Data listing

_ _ _

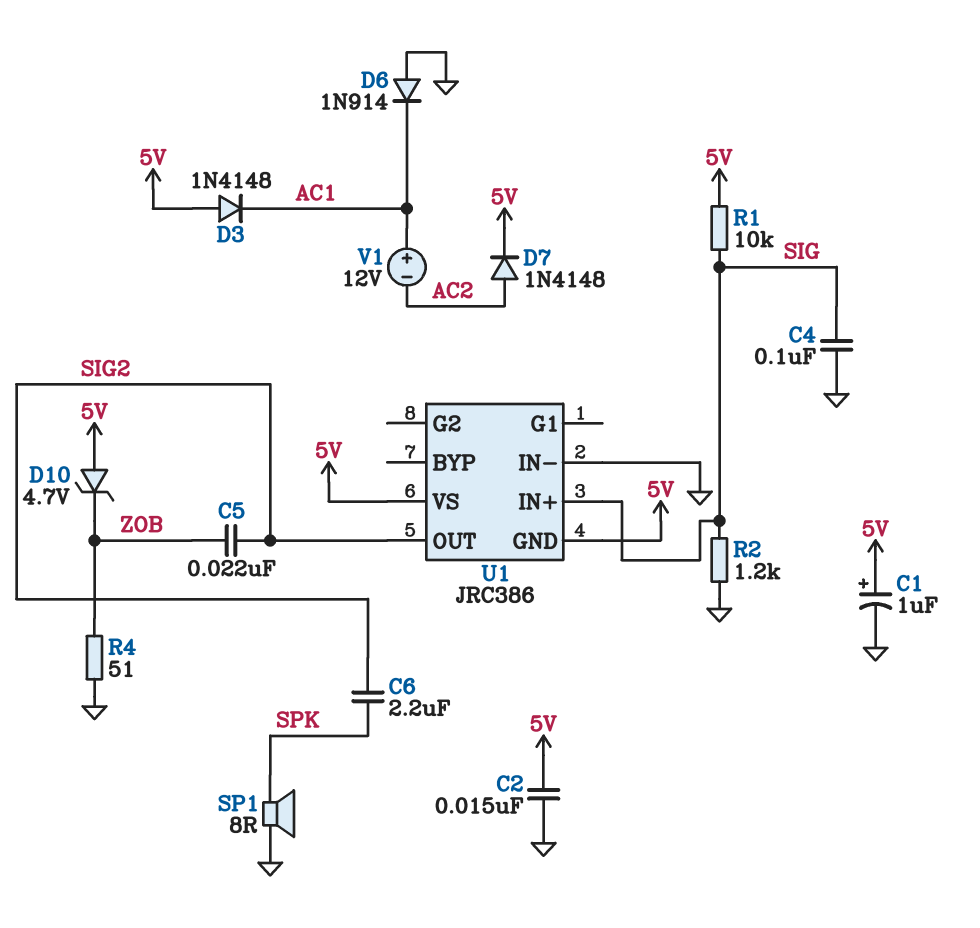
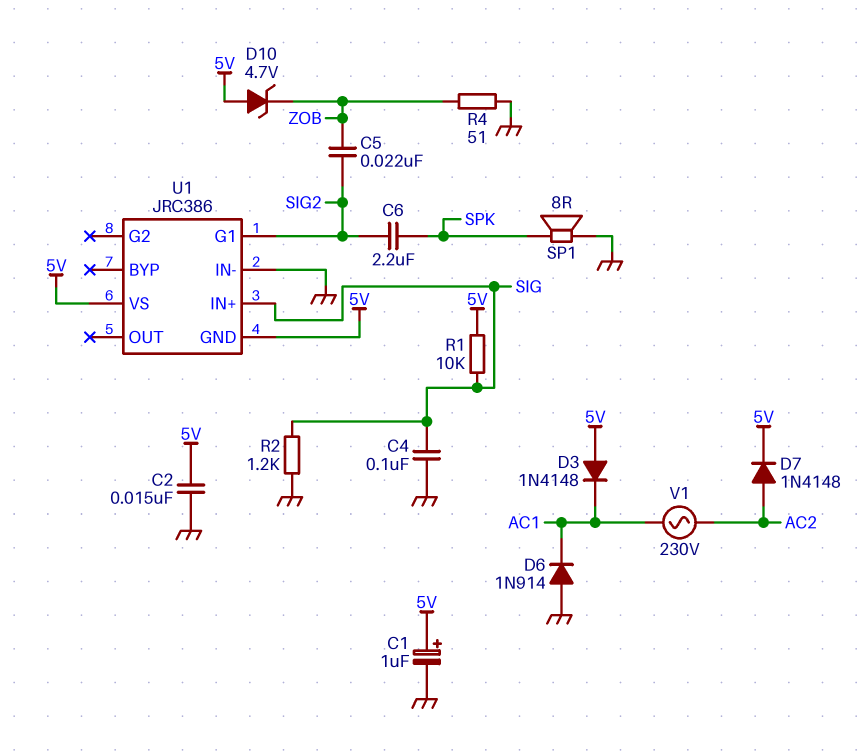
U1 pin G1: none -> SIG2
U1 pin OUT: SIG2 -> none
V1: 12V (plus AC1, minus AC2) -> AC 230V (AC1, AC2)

_ _ _

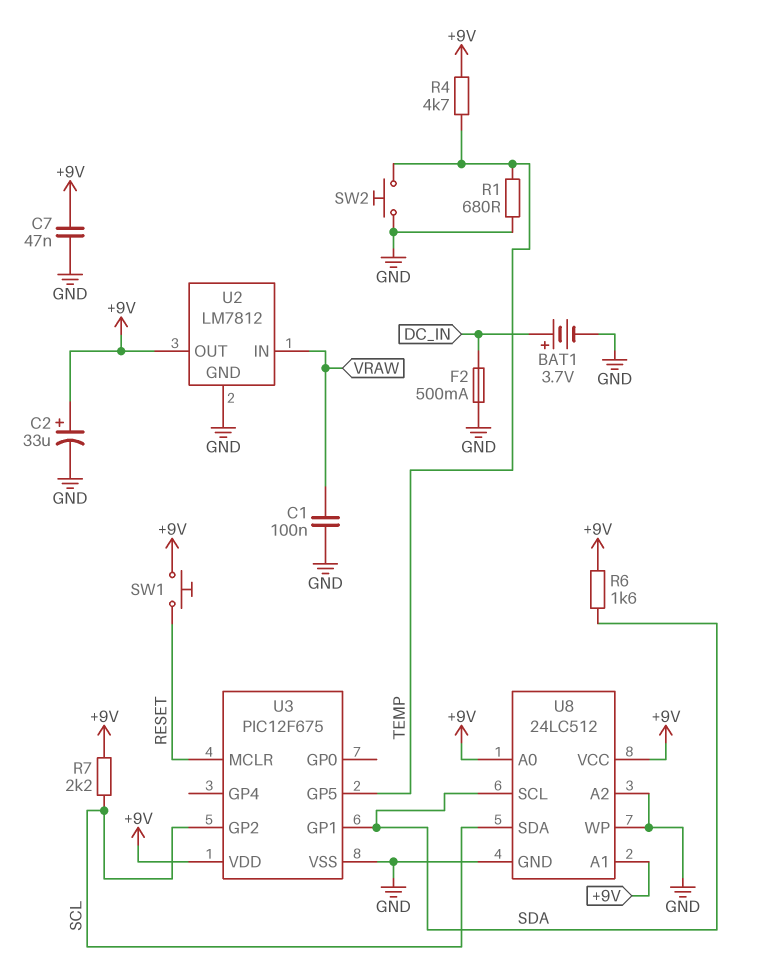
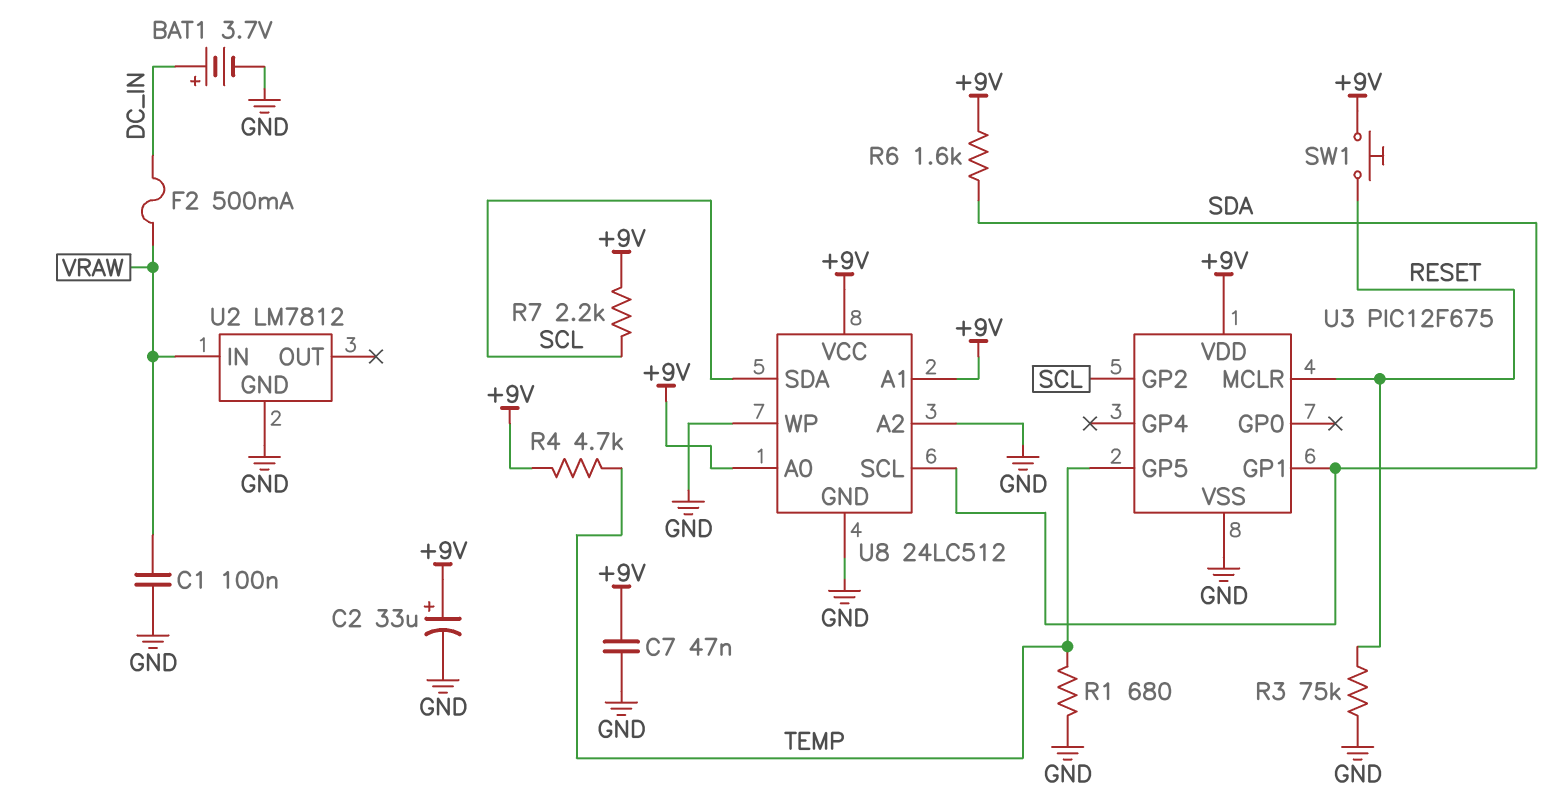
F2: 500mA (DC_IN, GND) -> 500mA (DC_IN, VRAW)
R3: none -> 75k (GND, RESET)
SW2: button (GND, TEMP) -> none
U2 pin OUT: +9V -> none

_ _ _

Lines containing "none" in the records above: how many are there? Give only the number.

5